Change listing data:
--- START ---

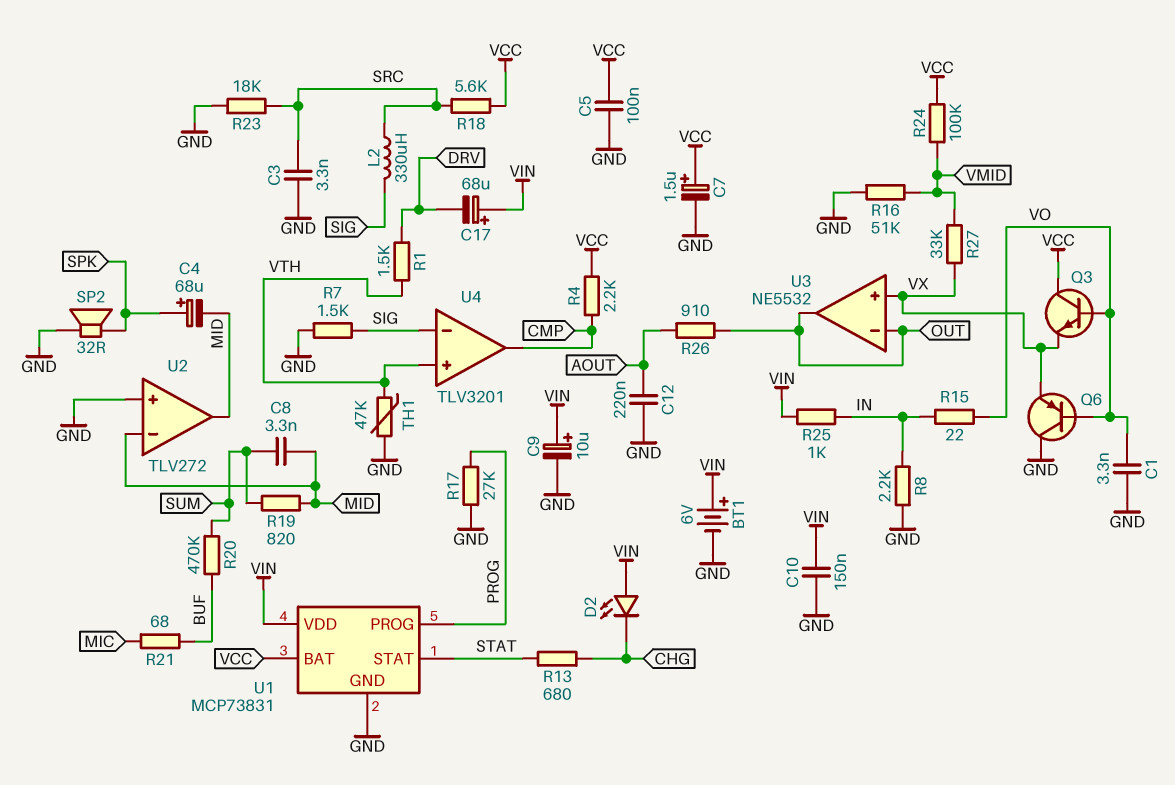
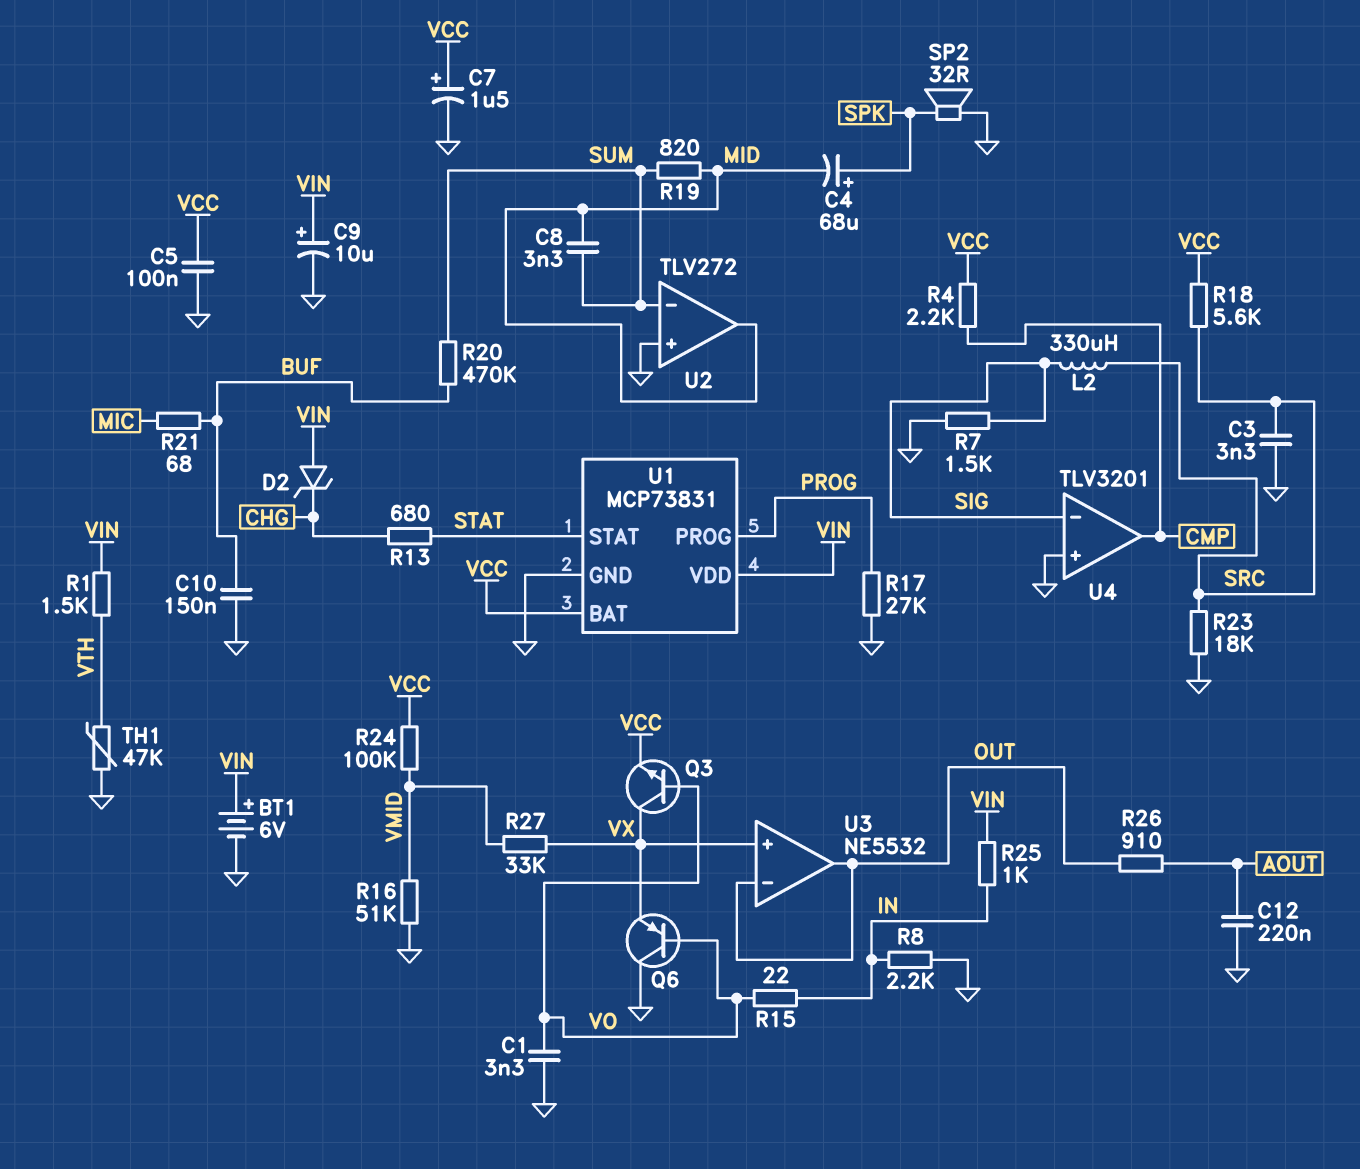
C10: 150nF (GND, VIN) -> 150nF (BUF, GND)
C17: 68uF (plus VIN, minus DRV) -> none
D2: LED (A VIN, K CHG) -> zener (A VIN, K CHG)
Q3: NPN (B VO, C VCC, E VX) -> NPN (B VO, C VX, E VCC)
R1: 1.5k (DRV, VTH) -> 1.5k (VIN, VTH)
U2 pin in-: MID -> SUM
U4 pin in+: VTH -> GND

--- END ---

Exercise goal: Your job is to transcribe the records exactly and in full. Pictures are not part of the copy.

Exercise response:
C10: 150nF (GND, VIN) -> 150nF (BUF, GND)
C17: 68uF (plus VIN, minus DRV) -> none
D2: LED (A VIN, K CHG) -> zener (A VIN, K CHG)
Q3: NPN (B VO, C VCC, E VX) -> NPN (B VO, C VX, E VCC)
R1: 1.5k (DRV, VTH) -> 1.5k (VIN, VTH)
U2 pin in-: MID -> SUM
U4 pin in+: VTH -> GND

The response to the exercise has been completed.